_Work to complete_: Give again, word for word, every line in the entries below from the line with "black notebook: 4 -> 8" up to and including the line with "yellow toothbrush: 5 -> 3", and no other line.

_Data for review_:
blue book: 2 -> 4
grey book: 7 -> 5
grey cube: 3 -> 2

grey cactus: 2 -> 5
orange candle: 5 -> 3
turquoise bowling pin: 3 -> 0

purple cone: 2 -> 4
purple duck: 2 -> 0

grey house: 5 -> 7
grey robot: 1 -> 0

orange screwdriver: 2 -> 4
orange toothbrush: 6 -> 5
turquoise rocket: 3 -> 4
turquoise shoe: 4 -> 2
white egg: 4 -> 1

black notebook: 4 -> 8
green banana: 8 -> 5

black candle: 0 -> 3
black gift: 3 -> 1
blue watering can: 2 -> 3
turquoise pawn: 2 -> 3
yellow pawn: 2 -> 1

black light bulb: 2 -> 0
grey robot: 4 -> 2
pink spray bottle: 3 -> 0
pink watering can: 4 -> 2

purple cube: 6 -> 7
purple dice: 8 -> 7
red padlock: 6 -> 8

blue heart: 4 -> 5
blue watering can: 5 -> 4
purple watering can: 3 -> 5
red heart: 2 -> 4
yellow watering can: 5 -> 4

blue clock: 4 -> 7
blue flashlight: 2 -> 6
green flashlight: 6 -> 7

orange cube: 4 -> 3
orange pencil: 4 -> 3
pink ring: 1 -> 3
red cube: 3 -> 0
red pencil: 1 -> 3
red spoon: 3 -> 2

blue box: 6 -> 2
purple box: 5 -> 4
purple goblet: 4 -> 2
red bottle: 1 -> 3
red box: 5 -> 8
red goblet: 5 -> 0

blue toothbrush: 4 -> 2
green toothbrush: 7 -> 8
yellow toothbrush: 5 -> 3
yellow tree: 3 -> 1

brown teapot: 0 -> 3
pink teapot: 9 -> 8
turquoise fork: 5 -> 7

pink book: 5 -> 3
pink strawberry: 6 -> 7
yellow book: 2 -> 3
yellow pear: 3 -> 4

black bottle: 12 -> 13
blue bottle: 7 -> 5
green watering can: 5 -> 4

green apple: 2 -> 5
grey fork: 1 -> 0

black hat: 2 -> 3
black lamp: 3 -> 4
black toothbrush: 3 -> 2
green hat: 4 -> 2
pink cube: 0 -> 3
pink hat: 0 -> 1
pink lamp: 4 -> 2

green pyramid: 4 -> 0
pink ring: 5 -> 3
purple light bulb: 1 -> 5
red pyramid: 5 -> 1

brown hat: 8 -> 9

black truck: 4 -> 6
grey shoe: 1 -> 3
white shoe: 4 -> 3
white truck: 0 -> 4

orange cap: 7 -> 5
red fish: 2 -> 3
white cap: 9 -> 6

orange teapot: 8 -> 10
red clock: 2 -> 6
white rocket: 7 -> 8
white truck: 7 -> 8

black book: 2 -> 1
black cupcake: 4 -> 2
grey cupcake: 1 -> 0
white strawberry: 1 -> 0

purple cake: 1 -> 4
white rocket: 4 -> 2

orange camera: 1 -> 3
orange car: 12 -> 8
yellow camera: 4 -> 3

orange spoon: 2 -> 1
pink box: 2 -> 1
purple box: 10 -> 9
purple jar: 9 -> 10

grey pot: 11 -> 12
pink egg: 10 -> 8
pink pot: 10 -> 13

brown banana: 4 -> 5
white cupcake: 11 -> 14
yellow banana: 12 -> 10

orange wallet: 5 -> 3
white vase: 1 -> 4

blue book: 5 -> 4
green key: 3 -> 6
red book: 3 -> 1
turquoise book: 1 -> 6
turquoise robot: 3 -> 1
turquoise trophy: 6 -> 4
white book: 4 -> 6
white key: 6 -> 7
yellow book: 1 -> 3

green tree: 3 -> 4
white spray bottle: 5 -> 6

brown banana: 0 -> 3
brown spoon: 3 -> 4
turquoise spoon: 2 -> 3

_Task response_:
black notebook: 4 -> 8
green banana: 8 -> 5

black candle: 0 -> 3
black gift: 3 -> 1
blue watering can: 2 -> 3
turquoise pawn: 2 -> 3
yellow pawn: 2 -> 1

black light bulb: 2 -> 0
grey robot: 4 -> 2
pink spray bottle: 3 -> 0
pink watering can: 4 -> 2

purple cube: 6 -> 7
purple dice: 8 -> 7
red padlock: 6 -> 8

blue heart: 4 -> 5
blue watering can: 5 -> 4
purple watering can: 3 -> 5
red heart: 2 -> 4
yellow watering can: 5 -> 4

blue clock: 4 -> 7
blue flashlight: 2 -> 6
green flashlight: 6 -> 7

orange cube: 4 -> 3
orange pencil: 4 -> 3
pink ring: 1 -> 3
red cube: 3 -> 0
red pencil: 1 -> 3
red spoon: 3 -> 2

blue box: 6 -> 2
purple box: 5 -> 4
purple goblet: 4 -> 2
red bottle: 1 -> 3
red box: 5 -> 8
red goblet: 5 -> 0

blue toothbrush: 4 -> 2
green toothbrush: 7 -> 8
yellow toothbrush: 5 -> 3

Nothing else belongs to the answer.